| TASK DESCRIPTION |
Repeat nothing but the lines below running from the one containing "(725, 323) = (346, 71): red star -> none" to the one containing "camera: 90 degrees left, 5 degrees up". Keep both end lines.

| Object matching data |
=== Begin Enclosure ===

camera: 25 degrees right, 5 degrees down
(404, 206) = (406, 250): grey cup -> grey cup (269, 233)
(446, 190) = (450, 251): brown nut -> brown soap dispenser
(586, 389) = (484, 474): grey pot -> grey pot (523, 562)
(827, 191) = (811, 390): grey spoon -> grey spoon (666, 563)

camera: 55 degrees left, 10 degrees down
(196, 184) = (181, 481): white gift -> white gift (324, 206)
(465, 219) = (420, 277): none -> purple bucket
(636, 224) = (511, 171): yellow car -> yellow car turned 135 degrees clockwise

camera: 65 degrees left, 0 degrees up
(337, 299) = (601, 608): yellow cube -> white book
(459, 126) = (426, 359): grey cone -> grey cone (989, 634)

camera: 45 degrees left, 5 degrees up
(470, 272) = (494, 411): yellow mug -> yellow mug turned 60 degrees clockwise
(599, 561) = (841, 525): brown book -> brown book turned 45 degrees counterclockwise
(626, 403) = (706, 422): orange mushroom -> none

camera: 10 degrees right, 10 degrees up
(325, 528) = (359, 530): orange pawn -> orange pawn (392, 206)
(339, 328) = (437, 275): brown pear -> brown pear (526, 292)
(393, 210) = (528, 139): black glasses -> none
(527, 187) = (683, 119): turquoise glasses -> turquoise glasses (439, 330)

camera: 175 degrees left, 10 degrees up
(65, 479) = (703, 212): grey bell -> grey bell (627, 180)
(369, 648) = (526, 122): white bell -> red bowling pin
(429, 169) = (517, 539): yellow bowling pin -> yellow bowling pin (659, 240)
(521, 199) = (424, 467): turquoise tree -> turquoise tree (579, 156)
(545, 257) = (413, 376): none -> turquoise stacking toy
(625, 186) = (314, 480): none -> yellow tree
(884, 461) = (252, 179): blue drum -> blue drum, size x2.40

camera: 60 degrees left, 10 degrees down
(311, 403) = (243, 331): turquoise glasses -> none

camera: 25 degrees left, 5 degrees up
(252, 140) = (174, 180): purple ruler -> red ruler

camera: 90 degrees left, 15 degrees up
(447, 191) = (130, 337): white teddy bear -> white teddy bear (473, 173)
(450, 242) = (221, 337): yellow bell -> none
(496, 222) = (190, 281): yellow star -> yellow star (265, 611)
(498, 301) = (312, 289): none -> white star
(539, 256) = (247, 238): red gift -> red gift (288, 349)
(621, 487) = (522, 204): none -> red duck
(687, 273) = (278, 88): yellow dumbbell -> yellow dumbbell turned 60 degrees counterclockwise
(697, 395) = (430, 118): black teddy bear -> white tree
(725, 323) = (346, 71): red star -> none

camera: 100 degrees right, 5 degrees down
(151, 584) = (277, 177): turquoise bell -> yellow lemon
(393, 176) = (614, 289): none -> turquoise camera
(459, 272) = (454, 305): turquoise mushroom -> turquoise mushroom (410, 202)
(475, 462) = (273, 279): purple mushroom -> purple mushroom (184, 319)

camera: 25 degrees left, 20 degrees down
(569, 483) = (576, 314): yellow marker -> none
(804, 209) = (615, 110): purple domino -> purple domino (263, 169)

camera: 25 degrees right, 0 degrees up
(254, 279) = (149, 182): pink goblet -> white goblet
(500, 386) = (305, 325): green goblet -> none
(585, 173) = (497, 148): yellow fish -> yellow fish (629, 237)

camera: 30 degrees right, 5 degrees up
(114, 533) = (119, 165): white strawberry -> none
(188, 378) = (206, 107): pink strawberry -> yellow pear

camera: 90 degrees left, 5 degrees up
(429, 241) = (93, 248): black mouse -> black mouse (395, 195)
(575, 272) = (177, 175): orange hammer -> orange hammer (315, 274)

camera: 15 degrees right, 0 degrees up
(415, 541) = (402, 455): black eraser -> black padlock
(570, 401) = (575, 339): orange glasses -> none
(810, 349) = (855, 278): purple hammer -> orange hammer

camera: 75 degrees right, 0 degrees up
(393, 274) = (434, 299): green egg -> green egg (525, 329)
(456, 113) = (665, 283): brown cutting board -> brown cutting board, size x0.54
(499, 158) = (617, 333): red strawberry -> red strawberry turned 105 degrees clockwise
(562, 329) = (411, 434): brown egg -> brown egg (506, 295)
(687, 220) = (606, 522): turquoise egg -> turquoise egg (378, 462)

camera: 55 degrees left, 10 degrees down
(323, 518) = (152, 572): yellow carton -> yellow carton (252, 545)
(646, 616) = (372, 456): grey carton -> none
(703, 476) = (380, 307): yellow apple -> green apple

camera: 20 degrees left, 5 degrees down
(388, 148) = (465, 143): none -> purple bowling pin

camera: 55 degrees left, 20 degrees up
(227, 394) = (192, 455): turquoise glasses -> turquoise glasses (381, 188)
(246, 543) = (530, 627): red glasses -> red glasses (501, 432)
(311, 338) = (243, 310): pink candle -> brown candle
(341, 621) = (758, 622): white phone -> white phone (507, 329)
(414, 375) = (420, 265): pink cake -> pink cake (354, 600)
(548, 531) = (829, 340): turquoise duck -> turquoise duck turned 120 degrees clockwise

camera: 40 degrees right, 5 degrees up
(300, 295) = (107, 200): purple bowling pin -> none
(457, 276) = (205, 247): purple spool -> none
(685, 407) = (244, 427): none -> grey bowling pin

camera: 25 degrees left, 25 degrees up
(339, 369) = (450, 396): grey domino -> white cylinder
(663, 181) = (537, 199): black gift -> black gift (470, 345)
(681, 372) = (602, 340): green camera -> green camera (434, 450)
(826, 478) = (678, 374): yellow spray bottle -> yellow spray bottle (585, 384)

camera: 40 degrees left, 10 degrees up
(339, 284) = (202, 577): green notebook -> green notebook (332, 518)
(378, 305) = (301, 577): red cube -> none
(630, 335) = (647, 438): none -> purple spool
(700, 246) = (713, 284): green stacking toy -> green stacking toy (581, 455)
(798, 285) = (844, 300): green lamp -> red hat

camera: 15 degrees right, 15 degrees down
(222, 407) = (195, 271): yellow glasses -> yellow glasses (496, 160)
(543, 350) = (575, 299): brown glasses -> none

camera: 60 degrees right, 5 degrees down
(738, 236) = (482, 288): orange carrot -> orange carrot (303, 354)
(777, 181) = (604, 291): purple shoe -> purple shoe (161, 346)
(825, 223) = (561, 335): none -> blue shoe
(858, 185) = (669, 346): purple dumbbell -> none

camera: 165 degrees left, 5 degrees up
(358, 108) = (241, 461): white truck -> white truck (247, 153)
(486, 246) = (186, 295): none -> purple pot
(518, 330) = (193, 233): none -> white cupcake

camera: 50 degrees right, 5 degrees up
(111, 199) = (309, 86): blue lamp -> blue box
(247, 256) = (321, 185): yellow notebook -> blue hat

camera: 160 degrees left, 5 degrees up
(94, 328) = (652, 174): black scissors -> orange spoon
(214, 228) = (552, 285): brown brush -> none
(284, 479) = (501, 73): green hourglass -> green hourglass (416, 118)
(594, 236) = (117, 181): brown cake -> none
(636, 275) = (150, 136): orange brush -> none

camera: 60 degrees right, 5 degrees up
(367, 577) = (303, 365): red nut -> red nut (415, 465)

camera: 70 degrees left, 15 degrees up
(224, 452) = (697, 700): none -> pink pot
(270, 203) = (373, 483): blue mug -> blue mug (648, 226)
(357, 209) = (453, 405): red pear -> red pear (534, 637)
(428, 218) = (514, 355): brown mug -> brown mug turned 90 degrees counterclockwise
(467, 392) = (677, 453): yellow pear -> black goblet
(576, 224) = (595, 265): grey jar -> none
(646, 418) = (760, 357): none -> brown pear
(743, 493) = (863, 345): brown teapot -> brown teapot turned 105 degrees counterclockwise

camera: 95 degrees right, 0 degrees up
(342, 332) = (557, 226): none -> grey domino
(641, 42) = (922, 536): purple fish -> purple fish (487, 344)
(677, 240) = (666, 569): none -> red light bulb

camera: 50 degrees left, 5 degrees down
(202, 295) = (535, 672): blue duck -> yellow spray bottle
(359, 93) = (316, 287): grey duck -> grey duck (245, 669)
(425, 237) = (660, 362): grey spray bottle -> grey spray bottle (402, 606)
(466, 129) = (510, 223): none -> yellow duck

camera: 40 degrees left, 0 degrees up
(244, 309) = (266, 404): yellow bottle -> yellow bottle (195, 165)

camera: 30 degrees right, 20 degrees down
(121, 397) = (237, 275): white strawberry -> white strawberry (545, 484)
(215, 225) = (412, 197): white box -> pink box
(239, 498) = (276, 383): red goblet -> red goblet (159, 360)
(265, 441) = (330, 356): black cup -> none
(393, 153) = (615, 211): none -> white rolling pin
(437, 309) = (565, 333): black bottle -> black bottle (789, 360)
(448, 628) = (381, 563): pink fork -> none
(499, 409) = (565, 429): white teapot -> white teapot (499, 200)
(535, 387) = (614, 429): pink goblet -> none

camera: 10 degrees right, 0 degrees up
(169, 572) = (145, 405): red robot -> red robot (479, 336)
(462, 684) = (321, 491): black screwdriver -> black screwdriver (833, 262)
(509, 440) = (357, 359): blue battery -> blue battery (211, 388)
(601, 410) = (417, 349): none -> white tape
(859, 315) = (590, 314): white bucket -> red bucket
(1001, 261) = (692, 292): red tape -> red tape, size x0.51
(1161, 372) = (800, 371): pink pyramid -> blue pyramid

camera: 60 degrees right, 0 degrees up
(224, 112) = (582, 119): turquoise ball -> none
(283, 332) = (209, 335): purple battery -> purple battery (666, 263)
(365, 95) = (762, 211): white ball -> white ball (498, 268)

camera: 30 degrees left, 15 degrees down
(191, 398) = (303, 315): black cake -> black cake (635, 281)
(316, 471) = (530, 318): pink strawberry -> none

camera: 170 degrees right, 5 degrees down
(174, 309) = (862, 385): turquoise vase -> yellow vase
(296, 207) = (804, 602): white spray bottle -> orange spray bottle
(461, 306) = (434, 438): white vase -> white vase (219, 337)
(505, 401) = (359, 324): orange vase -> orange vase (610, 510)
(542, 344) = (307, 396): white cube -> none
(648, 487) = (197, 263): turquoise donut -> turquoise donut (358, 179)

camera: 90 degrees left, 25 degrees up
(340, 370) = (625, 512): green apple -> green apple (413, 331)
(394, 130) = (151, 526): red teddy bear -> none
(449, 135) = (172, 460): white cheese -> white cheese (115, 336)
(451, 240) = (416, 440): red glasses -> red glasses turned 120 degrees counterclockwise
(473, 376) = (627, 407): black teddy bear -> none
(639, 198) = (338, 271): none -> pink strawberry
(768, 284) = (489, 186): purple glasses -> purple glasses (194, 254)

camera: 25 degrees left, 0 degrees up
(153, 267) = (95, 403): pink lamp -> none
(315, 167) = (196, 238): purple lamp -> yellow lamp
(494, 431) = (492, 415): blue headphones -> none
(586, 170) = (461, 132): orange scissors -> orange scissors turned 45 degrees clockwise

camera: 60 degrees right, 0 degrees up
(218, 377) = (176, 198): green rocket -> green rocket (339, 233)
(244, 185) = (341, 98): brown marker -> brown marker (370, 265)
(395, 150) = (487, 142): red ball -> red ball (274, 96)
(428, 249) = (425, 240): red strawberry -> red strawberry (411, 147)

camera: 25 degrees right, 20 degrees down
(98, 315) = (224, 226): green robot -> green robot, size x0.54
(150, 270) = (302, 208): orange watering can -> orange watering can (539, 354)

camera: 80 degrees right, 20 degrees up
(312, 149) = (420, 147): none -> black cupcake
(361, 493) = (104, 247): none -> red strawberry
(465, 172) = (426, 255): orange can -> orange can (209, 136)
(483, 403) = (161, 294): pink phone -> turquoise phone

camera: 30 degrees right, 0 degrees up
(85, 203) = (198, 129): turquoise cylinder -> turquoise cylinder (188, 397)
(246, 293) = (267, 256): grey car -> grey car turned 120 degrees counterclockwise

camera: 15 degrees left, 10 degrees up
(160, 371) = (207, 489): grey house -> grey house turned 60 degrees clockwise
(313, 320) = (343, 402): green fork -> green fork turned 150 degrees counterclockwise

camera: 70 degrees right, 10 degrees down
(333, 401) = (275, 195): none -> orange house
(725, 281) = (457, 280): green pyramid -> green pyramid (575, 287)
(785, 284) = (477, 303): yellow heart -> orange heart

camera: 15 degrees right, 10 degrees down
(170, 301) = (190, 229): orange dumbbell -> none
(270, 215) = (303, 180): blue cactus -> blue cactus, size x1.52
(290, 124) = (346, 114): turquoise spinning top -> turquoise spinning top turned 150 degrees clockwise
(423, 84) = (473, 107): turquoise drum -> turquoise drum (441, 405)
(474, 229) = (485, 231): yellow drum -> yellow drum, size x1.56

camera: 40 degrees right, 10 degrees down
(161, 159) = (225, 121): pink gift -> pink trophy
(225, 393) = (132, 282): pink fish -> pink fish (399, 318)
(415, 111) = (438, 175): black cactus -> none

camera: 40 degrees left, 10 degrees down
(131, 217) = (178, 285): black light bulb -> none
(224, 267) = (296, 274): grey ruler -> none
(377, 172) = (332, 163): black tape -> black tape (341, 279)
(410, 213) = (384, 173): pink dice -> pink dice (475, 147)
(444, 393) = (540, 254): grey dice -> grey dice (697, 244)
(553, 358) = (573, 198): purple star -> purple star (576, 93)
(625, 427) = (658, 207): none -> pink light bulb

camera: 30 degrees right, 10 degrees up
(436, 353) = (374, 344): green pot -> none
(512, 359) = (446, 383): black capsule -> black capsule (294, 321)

=== End Enclosure ===

| ANSWER SECTION |
(725, 323) = (346, 71): red star -> none

camera: 100 degrees right, 5 degrees down
(151, 584) = (277, 177): turquoise bell -> yellow lemon
(393, 176) = (614, 289): none -> turquoise camera
(459, 272) = (454, 305): turquoise mushroom -> turquoise mushroom (410, 202)
(475, 462) = (273, 279): purple mushroom -> purple mushroom (184, 319)

camera: 25 degrees left, 20 degrees down
(569, 483) = (576, 314): yellow marker -> none
(804, 209) = (615, 110): purple domino -> purple domino (263, 169)

camera: 25 degrees right, 0 degrees up
(254, 279) = (149, 182): pink goblet -> white goblet
(500, 386) = (305, 325): green goblet -> none
(585, 173) = (497, 148): yellow fish -> yellow fish (629, 237)

camera: 30 degrees right, 5 degrees up
(114, 533) = (119, 165): white strawberry -> none
(188, 378) = (206, 107): pink strawberry -> yellow pear

camera: 90 degrees left, 5 degrees up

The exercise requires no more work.